**Task requirements**
Start the copy at the line containing "none -> pink brick D7:F7 level 2" and run it through the last line of the records. Repeat each line exactly; omit pictures.

**Supplied information**
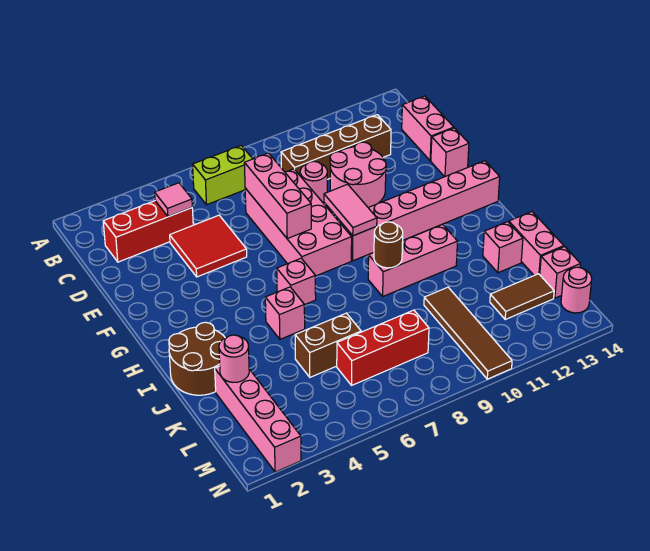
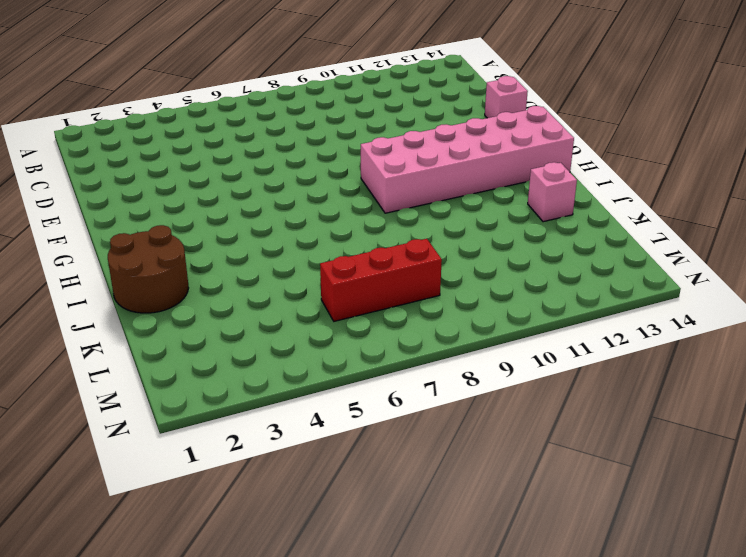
pink brick G9:H14 level 1 -> pink brick G9:G14 level 1
none -> lime brick B6:B7 level 1
none -> red brick C2:C4 level 1
none -> brown brick C9:C12 level 1

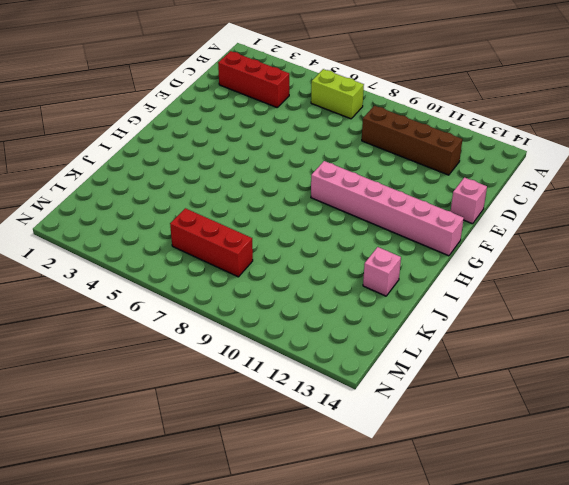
none -> pink brick C14:D14 level 1
none -> red tile D4:E5 level 1
none -> pink brick D7:G8 level 1

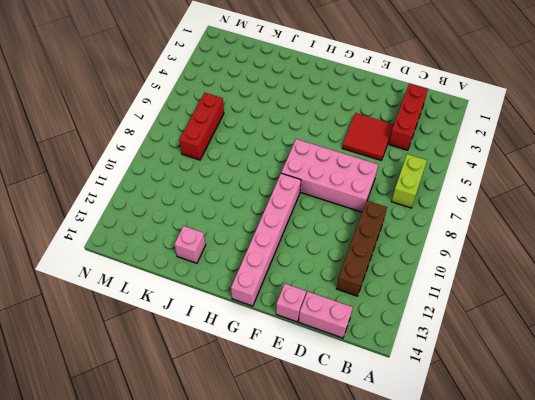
none -> pink round brick D9 level 1
none -> pink round brick D10:E11 level 1
none -> pink brick H6 level 1

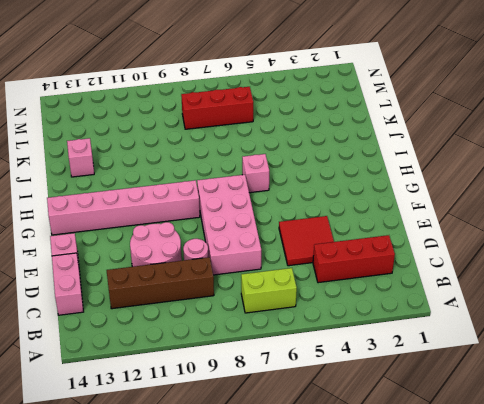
none -> brown round brick I1:J2 level 1
none -> pink brick I5 level 1
none -> pink brick I9:I11 level 1

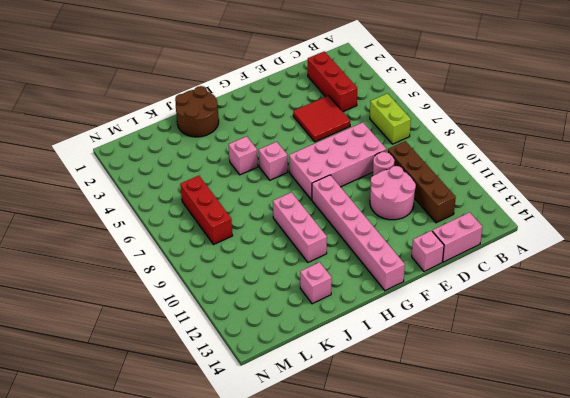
none -> pink brick J14:K14 level 1
none -> pink brick K2:N2 level 1
none -> brown brick K5:K6 level 1

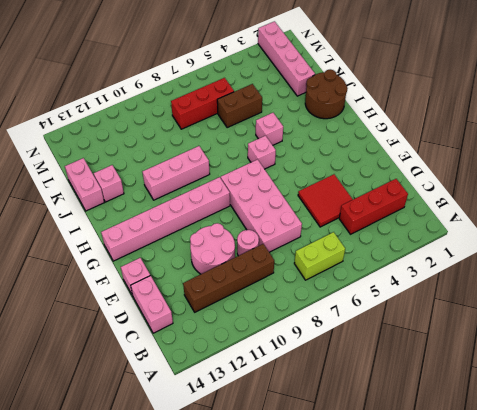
none -> brown tile K10:N10 level 1
none -> brown tile L12:L13 level 1
none -> pink brick L14 level 1

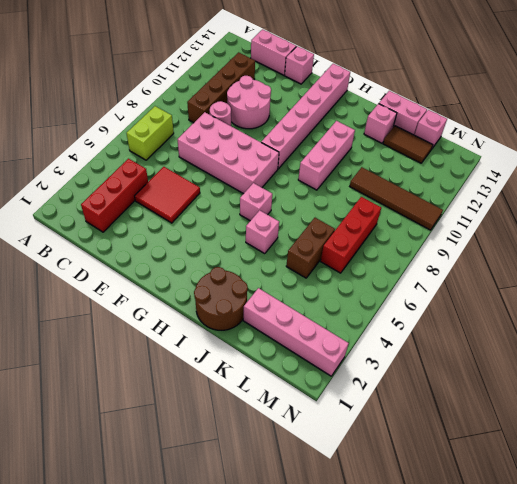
brown tile K13:L13 level 1 -> brown tile L12:L13 level 1
none -> pink round brick M14 level 1
none -> pink tile C4 level 2
none -> pink brick D7:F7 level 2

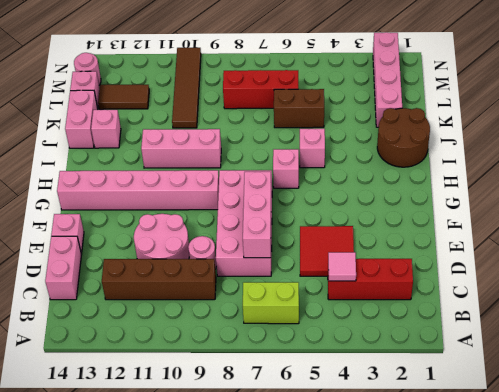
none -> pink tile F9:G9 level 2
none -> brown round brick I9 level 2
none -> pink round brick K2 level 2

**Response to this task**
none -> pink brick D7:F7 level 2

none -> pink tile F9:G9 level 2
none -> brown round brick I9 level 2
none -> pink round brick K2 level 2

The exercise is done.